MATERIAL PROVIDED START

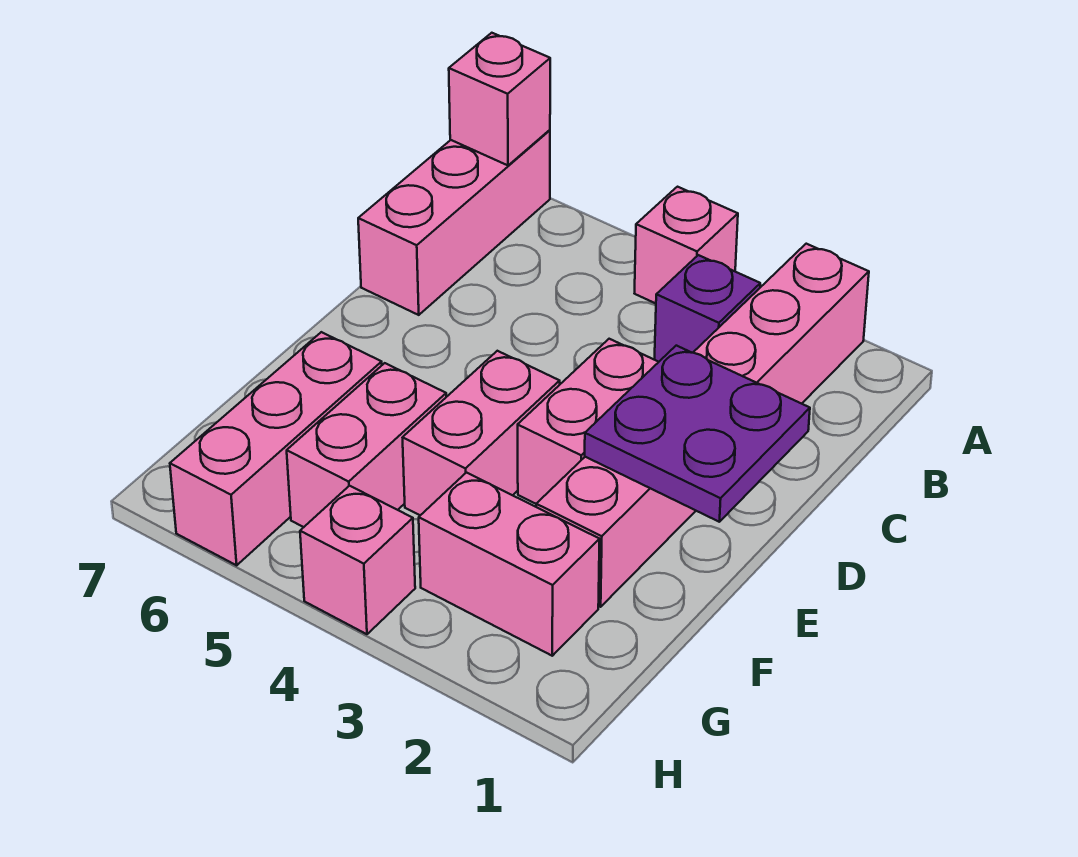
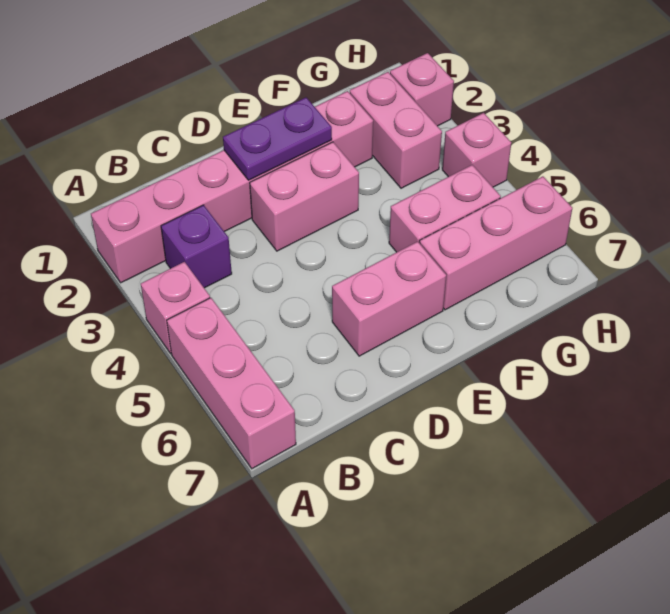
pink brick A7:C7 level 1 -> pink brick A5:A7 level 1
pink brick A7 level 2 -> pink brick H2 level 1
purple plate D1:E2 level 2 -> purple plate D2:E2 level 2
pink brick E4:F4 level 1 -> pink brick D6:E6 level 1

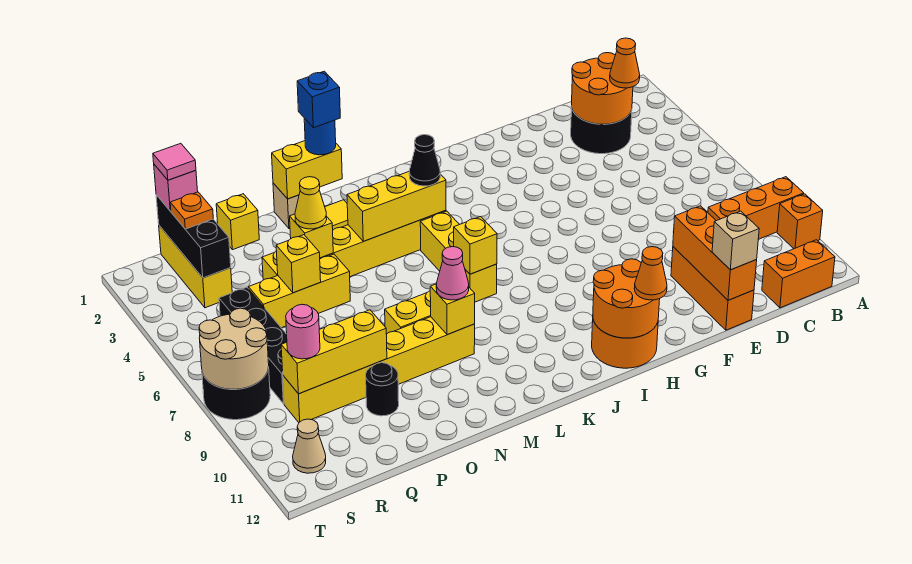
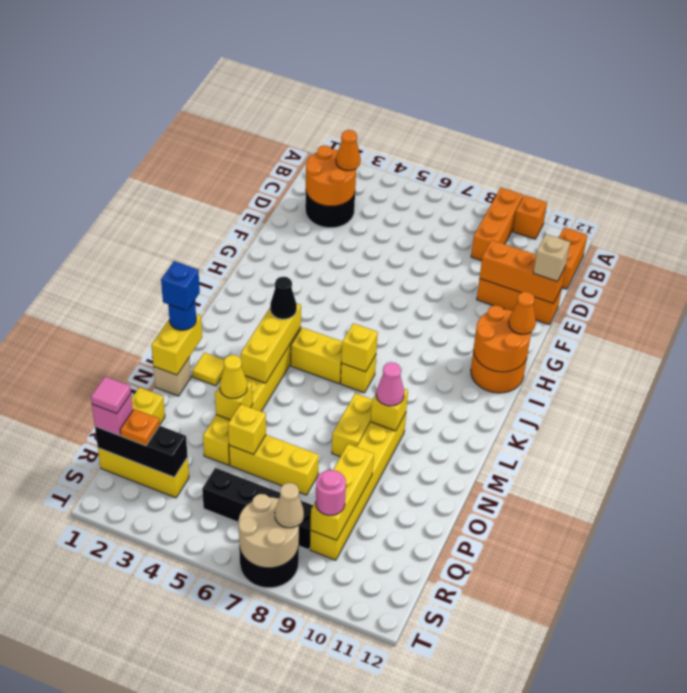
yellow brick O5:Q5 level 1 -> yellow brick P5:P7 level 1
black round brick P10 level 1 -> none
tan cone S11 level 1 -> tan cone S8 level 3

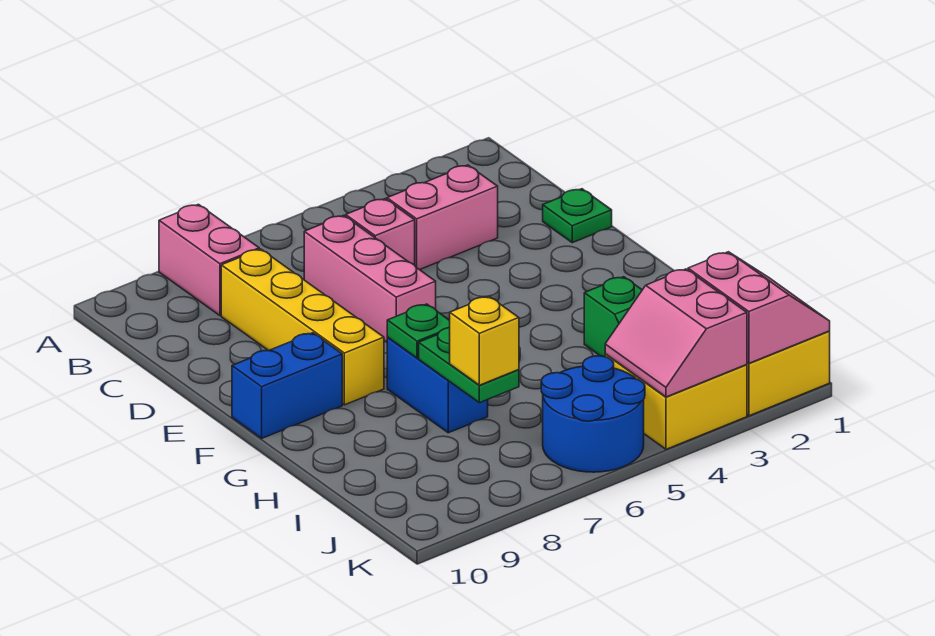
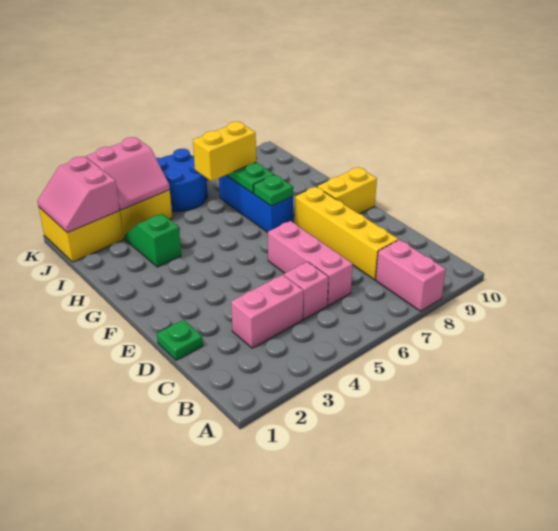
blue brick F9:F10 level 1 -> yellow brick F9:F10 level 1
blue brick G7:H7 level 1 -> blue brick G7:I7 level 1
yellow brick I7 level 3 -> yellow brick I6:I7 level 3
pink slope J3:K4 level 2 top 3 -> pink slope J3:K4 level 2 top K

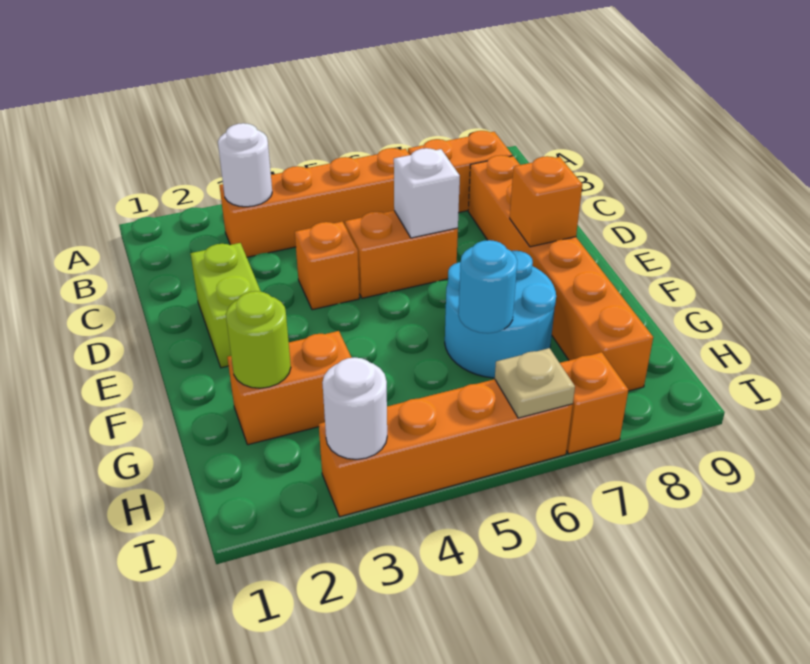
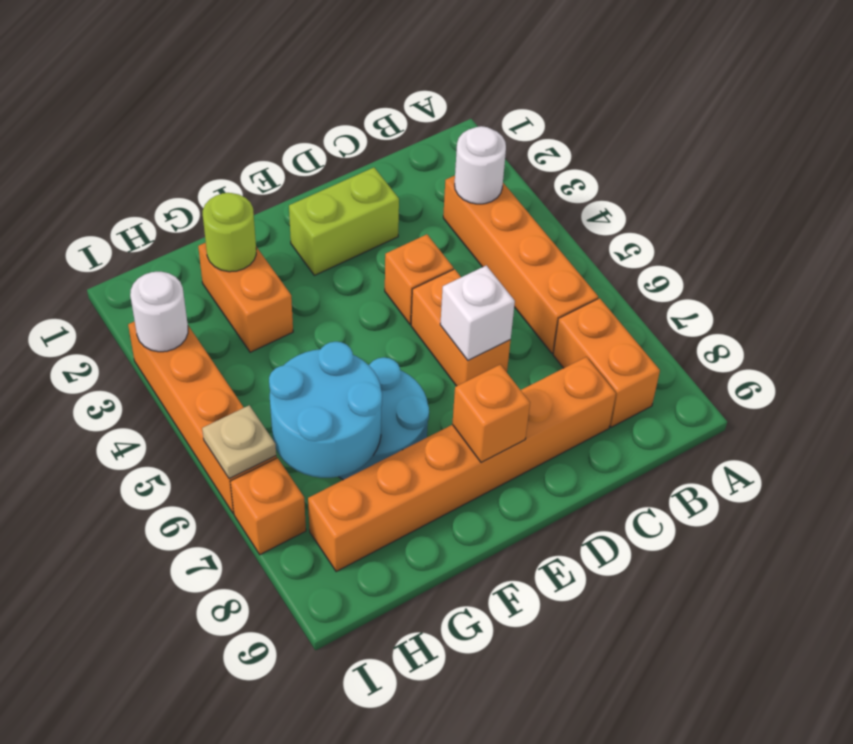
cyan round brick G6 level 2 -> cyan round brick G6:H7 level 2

MATERIAL PROVIDED END

DIRECTIONS FOR THIS TASK
Give the count of lines in the listing that hold the word "pink", with no other text.

THE COMPLETED TASK
4